### WORK TASK
Keep each entry exactly as written when you repeat it, and skip the images.
+++ EXERCISE MATERIAL +++
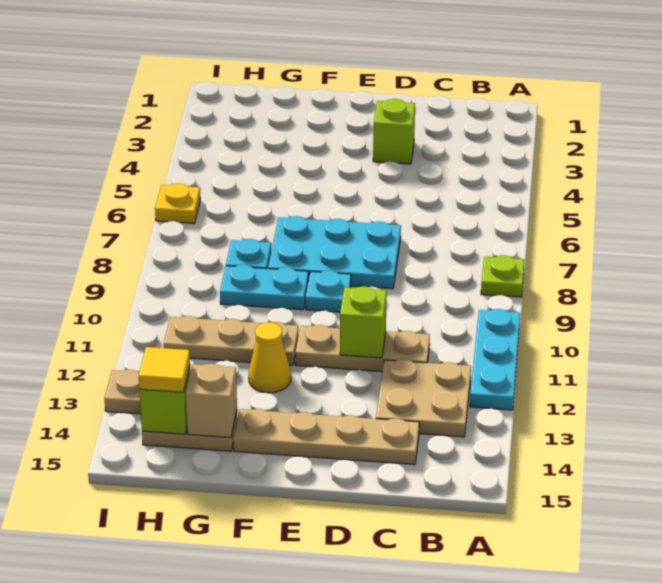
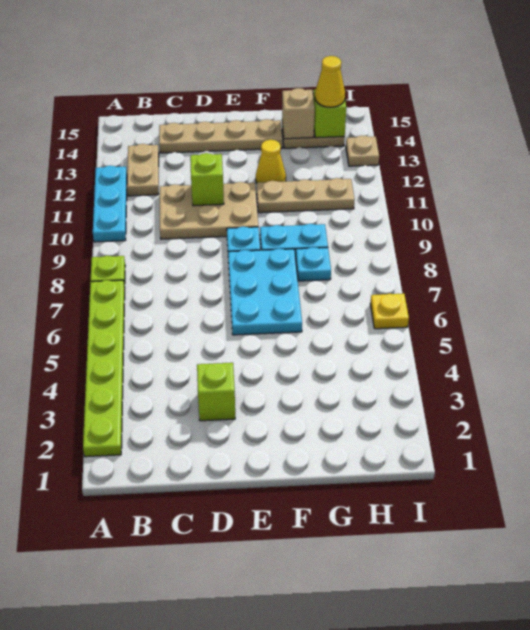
none -> lime plate A2:A7 level 1
tan plate B12:C13 level 1 -> tan plate B12:B13 level 1
tan plate C11:E11 level 1 -> tan plate C10:E11 level 1
cyan plate D7:F8 level 1 -> cyan plate E6:F8 level 1
yellow tile H14 level 3 -> yellow cone H14 level 3

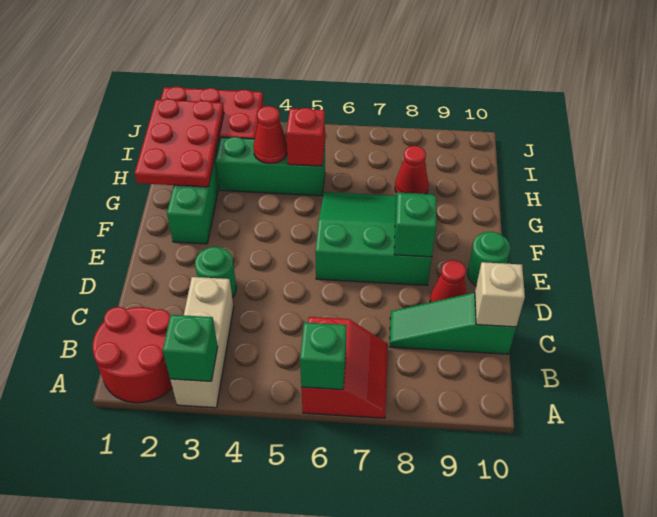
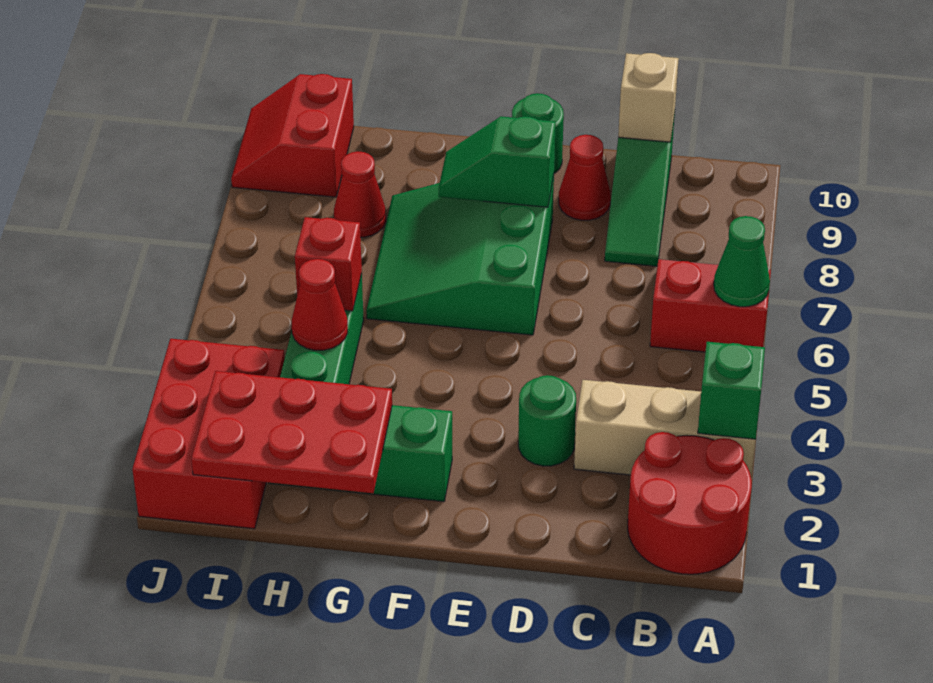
green brick A6 level 2 -> green cone A6 level 2
none -> red slope I9:J10 level 1 top I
+++
### OUTPUT
none -> lime plate A2:A7 level 1
tan plate B12:C13 level 1 -> tan plate B12:B13 level 1
tan plate C11:E11 level 1 -> tan plate C10:E11 level 1
cyan plate D7:F8 level 1 -> cyan plate E6:F8 level 1
yellow tile H14 level 3 -> yellow cone H14 level 3

green brick A6 level 2 -> green cone A6 level 2
none -> red slope I9:J10 level 1 top I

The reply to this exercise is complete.